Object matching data
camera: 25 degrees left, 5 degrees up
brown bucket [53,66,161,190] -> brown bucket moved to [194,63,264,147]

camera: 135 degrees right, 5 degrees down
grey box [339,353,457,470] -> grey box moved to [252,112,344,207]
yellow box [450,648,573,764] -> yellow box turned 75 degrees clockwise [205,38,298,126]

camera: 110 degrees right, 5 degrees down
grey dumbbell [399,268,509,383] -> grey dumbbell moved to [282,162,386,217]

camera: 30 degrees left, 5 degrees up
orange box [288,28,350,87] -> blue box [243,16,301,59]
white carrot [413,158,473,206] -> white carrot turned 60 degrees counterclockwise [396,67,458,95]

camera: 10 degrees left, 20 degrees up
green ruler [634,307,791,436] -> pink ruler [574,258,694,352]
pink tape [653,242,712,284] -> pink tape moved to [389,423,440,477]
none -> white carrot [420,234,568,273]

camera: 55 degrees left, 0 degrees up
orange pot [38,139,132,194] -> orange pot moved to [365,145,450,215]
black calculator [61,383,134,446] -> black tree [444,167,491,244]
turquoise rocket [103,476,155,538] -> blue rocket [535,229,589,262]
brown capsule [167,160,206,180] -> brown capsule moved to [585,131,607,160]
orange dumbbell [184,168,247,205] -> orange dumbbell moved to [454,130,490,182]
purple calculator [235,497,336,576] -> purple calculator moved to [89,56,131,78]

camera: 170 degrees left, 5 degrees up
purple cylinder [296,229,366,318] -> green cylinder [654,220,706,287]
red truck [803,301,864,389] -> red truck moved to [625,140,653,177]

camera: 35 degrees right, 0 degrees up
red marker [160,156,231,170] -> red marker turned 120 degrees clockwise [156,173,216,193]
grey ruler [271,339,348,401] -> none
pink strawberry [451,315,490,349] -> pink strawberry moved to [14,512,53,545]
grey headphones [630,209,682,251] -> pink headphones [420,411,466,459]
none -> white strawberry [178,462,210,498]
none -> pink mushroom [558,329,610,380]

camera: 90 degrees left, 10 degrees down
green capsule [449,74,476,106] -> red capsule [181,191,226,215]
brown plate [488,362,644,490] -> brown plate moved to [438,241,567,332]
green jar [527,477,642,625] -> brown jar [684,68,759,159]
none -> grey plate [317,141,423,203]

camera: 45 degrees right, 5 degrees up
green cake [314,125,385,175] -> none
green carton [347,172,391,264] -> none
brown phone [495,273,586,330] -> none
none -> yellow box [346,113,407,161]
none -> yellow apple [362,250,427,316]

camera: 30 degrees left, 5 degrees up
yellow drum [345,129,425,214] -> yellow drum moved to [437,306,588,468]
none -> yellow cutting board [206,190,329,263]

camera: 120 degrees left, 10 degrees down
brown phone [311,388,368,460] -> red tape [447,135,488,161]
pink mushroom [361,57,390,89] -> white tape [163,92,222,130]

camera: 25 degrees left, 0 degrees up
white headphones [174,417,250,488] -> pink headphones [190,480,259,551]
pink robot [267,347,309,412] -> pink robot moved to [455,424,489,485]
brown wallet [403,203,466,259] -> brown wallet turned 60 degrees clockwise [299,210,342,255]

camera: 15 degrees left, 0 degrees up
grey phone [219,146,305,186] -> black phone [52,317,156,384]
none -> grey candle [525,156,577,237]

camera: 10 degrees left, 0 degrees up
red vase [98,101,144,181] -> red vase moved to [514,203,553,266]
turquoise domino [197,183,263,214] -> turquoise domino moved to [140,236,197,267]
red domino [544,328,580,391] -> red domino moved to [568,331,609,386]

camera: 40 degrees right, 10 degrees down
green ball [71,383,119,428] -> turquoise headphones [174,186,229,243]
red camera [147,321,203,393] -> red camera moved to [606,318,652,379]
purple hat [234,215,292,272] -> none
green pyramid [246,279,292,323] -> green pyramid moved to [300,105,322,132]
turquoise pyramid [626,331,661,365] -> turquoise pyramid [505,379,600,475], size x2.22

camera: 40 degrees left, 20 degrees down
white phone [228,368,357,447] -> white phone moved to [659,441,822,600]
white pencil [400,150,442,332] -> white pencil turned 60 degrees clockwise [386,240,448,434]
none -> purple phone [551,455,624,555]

## TASK INSTRUCTIONS
Of all the entries above, repeat only the lines from the line that has "none -> white carrot [420,234,568,273]" to the line that has "grey phone [219,146,305,186]", both lines included, exactly.

## ANSWER SECTION
none -> white carrot [420,234,568,273]

camera: 55 degrees left, 0 degrees up
orange pot [38,139,132,194] -> orange pot moved to [365,145,450,215]
black calculator [61,383,134,446] -> black tree [444,167,491,244]
turquoise rocket [103,476,155,538] -> blue rocket [535,229,589,262]
brown capsule [167,160,206,180] -> brown capsule moved to [585,131,607,160]
orange dumbbell [184,168,247,205] -> orange dumbbell moved to [454,130,490,182]
purple calculator [235,497,336,576] -> purple calculator moved to [89,56,131,78]

camera: 170 degrees left, 5 degrees up
purple cylinder [296,229,366,318] -> green cylinder [654,220,706,287]
red truck [803,301,864,389] -> red truck moved to [625,140,653,177]

camera: 35 degrees right, 0 degrees up
red marker [160,156,231,170] -> red marker turned 120 degrees clockwise [156,173,216,193]
grey ruler [271,339,348,401] -> none
pink strawberry [451,315,490,349] -> pink strawberry moved to [14,512,53,545]
grey headphones [630,209,682,251] -> pink headphones [420,411,466,459]
none -> white strawberry [178,462,210,498]
none -> pink mushroom [558,329,610,380]

camera: 90 degrees left, 10 degrees down
green capsule [449,74,476,106] -> red capsule [181,191,226,215]
brown plate [488,362,644,490] -> brown plate moved to [438,241,567,332]
green jar [527,477,642,625] -> brown jar [684,68,759,159]
none -> grey plate [317,141,423,203]

camera: 45 degrees right, 5 degrees up
green cake [314,125,385,175] -> none
green carton [347,172,391,264] -> none
brown phone [495,273,586,330] -> none
none -> yellow box [346,113,407,161]
none -> yellow apple [362,250,427,316]

camera: 30 degrees left, 5 degrees up
yellow drum [345,129,425,214] -> yellow drum moved to [437,306,588,468]
none -> yellow cutting board [206,190,329,263]

camera: 120 degrees left, 10 degrees down
brown phone [311,388,368,460] -> red tape [447,135,488,161]
pink mushroom [361,57,390,89] -> white tape [163,92,222,130]

camera: 25 degrees left, 0 degrees up
white headphones [174,417,250,488] -> pink headphones [190,480,259,551]
pink robot [267,347,309,412] -> pink robot moved to [455,424,489,485]
brown wallet [403,203,466,259] -> brown wallet turned 60 degrees clockwise [299,210,342,255]

camera: 15 degrees left, 0 degrees up
grey phone [219,146,305,186] -> black phone [52,317,156,384]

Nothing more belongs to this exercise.